[Object change descriptions]
>>>

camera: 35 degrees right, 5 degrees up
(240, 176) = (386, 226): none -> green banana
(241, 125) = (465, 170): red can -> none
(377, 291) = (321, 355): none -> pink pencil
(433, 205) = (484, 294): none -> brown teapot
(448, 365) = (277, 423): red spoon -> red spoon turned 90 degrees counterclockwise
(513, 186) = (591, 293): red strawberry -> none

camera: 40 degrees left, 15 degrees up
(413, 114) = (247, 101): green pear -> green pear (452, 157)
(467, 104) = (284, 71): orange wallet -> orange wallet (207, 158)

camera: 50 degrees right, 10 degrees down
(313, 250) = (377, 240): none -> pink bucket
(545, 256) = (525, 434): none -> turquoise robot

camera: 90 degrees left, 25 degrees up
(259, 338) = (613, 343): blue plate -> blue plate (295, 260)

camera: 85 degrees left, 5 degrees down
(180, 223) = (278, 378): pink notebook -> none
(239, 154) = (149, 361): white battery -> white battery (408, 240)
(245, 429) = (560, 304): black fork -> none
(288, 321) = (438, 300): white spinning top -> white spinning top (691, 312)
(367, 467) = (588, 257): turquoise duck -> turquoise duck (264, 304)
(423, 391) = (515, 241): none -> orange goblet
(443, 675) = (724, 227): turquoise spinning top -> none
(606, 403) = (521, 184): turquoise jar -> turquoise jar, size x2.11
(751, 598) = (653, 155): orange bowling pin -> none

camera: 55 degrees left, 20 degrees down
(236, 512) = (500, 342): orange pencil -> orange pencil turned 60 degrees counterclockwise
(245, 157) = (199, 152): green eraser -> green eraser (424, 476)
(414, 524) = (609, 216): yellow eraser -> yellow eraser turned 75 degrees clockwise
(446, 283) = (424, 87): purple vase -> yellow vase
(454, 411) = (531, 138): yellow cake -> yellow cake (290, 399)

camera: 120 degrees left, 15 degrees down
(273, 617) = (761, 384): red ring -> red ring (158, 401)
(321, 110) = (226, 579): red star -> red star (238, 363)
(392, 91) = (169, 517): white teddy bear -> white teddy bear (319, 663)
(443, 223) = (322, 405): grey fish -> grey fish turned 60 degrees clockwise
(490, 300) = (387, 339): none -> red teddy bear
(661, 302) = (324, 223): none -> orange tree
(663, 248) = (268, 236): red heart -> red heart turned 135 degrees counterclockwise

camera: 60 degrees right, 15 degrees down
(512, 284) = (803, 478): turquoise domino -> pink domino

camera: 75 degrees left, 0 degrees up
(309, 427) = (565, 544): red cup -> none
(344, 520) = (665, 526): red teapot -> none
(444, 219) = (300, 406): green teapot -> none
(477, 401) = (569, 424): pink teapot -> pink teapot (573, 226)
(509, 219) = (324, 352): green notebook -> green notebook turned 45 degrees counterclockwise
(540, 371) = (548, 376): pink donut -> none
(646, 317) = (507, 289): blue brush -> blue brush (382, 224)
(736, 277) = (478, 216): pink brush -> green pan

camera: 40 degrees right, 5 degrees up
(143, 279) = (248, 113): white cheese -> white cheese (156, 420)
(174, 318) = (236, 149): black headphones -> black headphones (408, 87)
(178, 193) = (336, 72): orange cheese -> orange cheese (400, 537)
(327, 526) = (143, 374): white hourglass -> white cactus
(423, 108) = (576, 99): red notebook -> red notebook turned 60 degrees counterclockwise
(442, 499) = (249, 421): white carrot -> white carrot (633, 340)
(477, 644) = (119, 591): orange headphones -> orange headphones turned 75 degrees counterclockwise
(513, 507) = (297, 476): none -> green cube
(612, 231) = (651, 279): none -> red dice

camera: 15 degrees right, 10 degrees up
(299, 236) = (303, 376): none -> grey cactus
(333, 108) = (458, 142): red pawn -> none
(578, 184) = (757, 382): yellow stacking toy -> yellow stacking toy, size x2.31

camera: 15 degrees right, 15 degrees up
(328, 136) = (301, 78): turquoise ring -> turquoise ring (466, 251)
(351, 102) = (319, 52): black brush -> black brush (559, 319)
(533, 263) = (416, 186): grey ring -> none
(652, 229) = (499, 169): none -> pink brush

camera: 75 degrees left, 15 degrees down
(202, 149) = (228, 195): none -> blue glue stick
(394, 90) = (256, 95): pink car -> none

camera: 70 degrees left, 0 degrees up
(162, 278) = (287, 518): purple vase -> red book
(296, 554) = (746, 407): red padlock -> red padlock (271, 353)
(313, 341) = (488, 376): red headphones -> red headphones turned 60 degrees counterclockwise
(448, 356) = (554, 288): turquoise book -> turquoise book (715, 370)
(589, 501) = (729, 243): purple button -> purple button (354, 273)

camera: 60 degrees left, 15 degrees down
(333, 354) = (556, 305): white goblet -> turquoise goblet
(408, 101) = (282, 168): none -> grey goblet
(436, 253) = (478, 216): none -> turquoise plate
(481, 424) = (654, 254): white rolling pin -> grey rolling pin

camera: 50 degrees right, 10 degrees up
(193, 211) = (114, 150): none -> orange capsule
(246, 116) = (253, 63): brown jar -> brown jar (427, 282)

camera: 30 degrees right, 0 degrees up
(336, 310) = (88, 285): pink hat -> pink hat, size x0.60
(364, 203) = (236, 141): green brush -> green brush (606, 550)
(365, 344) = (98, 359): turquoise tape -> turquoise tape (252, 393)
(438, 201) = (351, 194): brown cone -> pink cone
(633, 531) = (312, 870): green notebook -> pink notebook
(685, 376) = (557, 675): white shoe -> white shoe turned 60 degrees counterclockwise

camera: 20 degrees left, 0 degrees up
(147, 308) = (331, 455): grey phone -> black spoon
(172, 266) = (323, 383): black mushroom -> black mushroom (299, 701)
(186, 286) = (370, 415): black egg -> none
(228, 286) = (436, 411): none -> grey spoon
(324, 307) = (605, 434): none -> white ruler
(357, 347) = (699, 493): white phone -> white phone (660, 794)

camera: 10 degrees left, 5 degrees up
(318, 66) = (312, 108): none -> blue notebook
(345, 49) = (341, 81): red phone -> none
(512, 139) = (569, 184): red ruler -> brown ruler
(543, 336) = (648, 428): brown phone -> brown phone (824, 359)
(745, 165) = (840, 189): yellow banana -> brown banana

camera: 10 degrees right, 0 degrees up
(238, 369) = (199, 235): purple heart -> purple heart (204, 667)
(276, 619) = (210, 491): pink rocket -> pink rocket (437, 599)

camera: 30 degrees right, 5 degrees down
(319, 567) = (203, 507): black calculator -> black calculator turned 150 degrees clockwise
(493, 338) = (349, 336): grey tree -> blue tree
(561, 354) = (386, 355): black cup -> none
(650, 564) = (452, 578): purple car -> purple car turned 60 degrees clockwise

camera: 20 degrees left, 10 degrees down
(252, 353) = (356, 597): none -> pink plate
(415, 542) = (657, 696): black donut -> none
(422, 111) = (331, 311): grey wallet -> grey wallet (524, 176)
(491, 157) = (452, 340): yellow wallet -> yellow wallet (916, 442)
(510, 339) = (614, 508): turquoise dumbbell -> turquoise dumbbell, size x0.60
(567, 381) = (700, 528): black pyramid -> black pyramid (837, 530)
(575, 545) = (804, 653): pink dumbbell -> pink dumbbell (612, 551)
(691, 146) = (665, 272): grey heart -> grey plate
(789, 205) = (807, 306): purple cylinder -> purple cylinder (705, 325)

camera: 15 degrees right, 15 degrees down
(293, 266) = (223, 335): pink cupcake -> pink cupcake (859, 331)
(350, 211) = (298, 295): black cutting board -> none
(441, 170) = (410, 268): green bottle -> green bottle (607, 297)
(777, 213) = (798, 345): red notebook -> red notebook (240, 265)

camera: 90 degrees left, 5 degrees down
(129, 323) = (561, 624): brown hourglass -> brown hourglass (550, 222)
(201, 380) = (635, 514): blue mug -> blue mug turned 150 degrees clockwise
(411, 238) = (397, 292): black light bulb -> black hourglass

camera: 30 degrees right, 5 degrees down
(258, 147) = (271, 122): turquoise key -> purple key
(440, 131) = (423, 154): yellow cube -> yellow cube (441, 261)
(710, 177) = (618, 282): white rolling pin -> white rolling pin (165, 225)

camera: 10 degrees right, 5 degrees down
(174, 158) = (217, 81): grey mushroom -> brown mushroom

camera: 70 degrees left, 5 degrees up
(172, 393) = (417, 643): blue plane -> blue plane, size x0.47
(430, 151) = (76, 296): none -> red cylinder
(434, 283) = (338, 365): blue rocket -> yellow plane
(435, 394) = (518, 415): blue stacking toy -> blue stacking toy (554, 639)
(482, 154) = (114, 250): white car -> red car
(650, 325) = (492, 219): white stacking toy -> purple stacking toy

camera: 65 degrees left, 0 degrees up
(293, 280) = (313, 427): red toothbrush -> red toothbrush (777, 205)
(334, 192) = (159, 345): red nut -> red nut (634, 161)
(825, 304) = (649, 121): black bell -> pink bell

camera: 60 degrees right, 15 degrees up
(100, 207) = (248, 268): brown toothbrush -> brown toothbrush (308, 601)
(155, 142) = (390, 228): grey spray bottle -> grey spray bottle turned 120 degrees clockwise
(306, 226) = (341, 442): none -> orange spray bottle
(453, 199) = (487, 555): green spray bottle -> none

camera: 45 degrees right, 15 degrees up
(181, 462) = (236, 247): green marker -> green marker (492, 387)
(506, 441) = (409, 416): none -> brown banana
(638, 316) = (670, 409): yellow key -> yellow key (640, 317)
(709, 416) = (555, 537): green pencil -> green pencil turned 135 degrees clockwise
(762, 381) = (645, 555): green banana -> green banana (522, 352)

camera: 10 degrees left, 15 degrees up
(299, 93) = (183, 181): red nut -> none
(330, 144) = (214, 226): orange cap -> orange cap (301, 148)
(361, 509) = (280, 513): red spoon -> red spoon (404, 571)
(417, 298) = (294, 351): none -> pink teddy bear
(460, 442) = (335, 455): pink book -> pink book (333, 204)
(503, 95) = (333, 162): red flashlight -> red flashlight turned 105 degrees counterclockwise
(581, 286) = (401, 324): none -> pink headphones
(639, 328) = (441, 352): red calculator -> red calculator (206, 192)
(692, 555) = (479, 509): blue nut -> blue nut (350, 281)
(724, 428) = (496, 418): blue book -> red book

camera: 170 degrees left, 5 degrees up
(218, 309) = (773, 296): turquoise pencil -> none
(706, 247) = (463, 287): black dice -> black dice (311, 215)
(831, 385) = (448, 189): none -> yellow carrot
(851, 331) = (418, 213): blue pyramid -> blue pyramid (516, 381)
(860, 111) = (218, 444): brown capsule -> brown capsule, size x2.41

<<<

▶ [What needs to be done]: Please show every line of the records that holds the word "calculator".

▶ [Solution to this task]:
(319, 567) = (203, 507): black calculator -> black calculator turned 150 degrees clockwise
(639, 328) = (441, 352): red calculator -> red calculator (206, 192)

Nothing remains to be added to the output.